Problem description
Locate "J3 pin 1: GND -> PWR" in the records below, then copy its line and every following line exactly, without the pictures.

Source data
=== Begin Enclosure ===

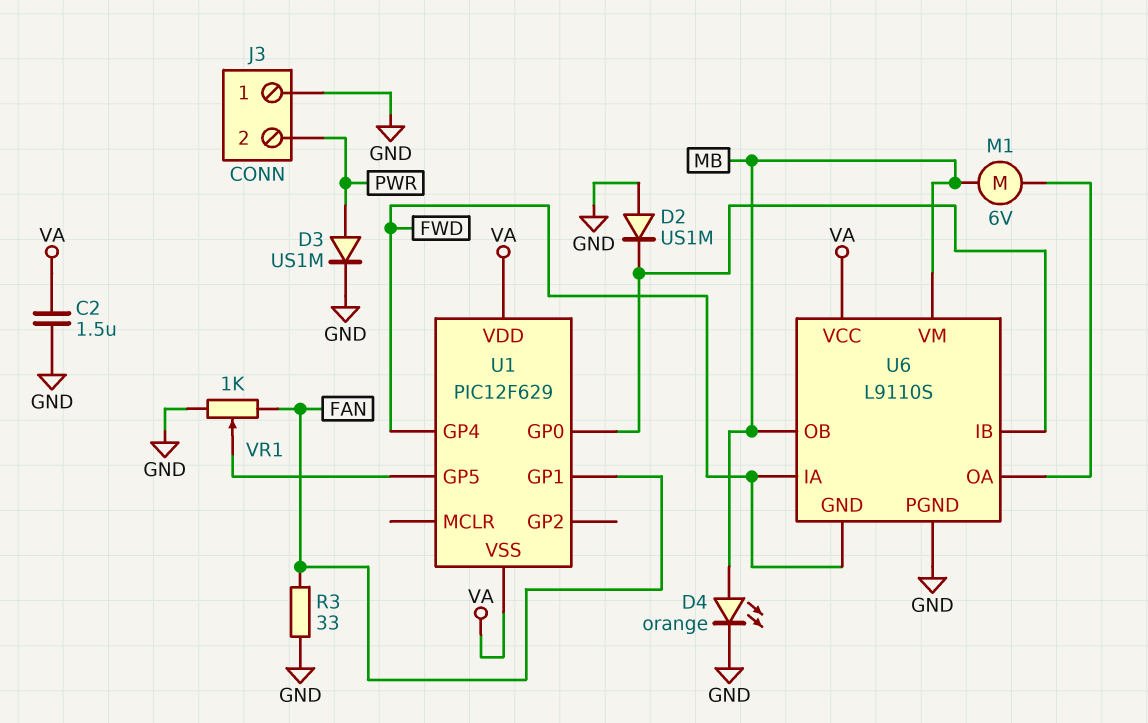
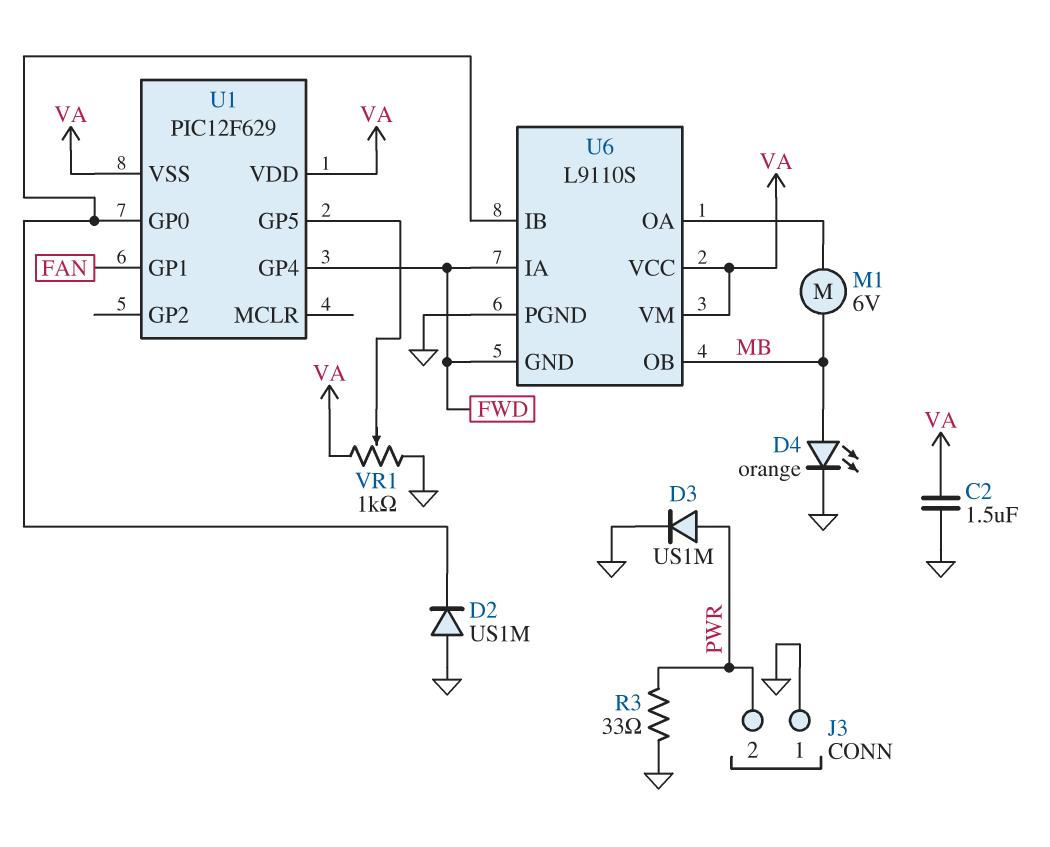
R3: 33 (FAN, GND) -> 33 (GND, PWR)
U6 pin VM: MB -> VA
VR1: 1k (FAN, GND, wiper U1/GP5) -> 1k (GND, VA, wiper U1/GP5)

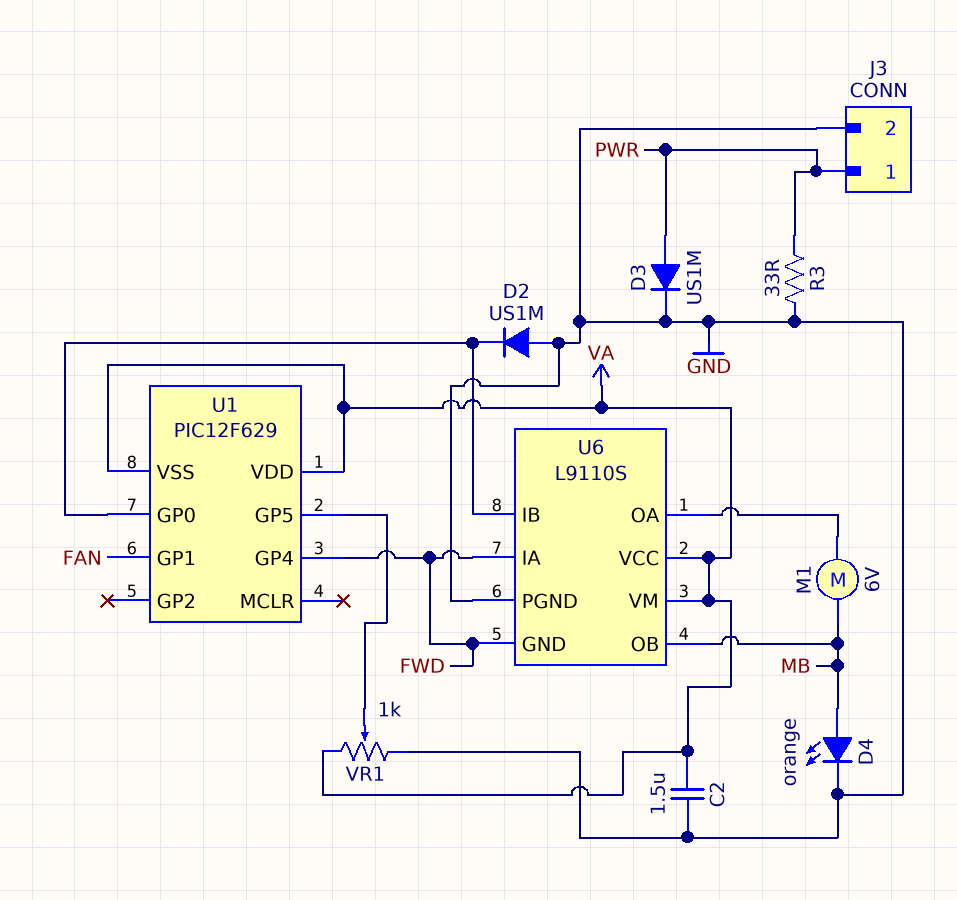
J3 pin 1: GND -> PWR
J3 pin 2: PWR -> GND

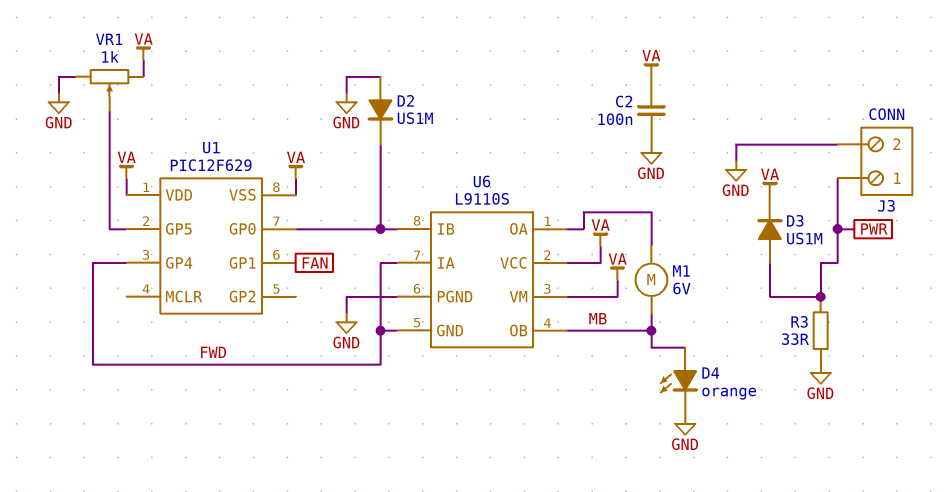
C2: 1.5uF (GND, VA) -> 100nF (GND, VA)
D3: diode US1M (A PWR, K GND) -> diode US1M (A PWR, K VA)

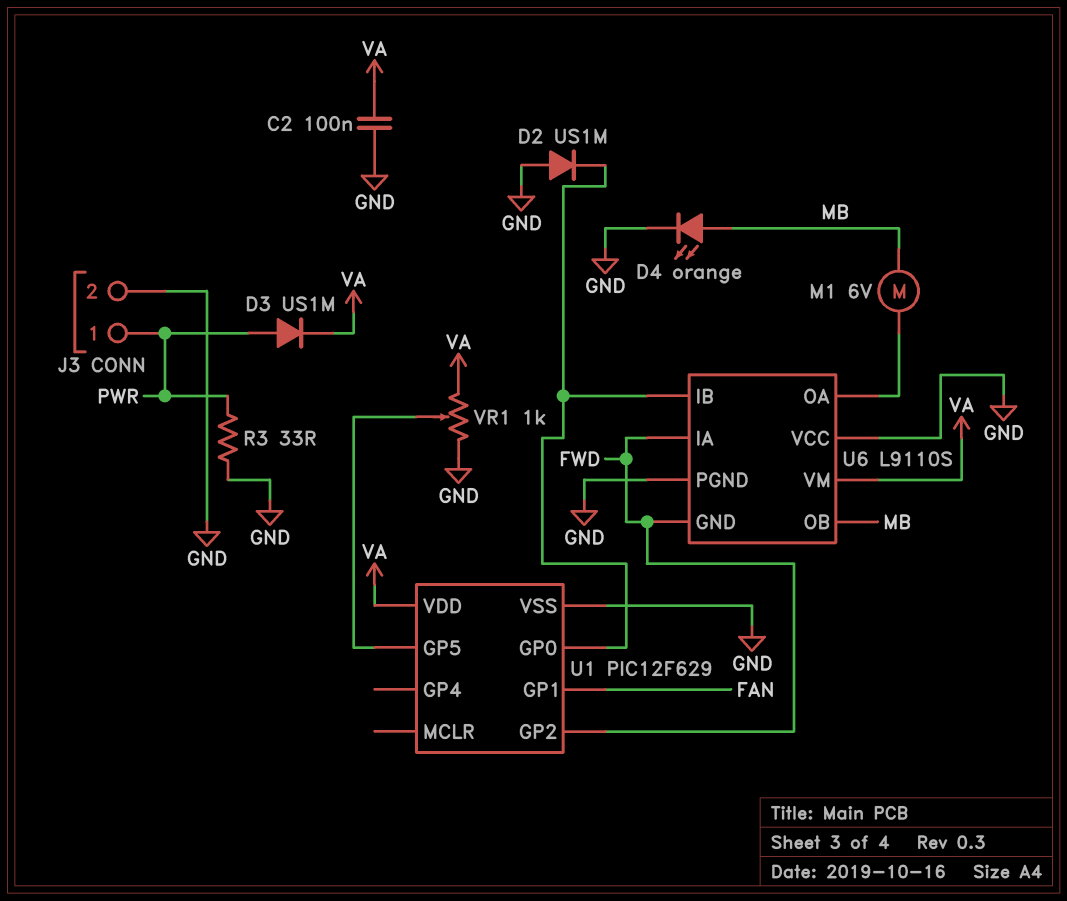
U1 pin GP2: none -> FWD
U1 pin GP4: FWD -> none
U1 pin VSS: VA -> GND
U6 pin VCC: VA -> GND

=== End Enclosure ===

Task answer
J3 pin 1: GND -> PWR
J3 pin 2: PWR -> GND

C2: 1.5uF (GND, VA) -> 100nF (GND, VA)
D3: diode US1M (A PWR, K GND) -> diode US1M (A PWR, K VA)

U1 pin GP2: none -> FWD
U1 pin GP4: FWD -> none
U1 pin VSS: VA -> GND
U6 pin VCC: VA -> GND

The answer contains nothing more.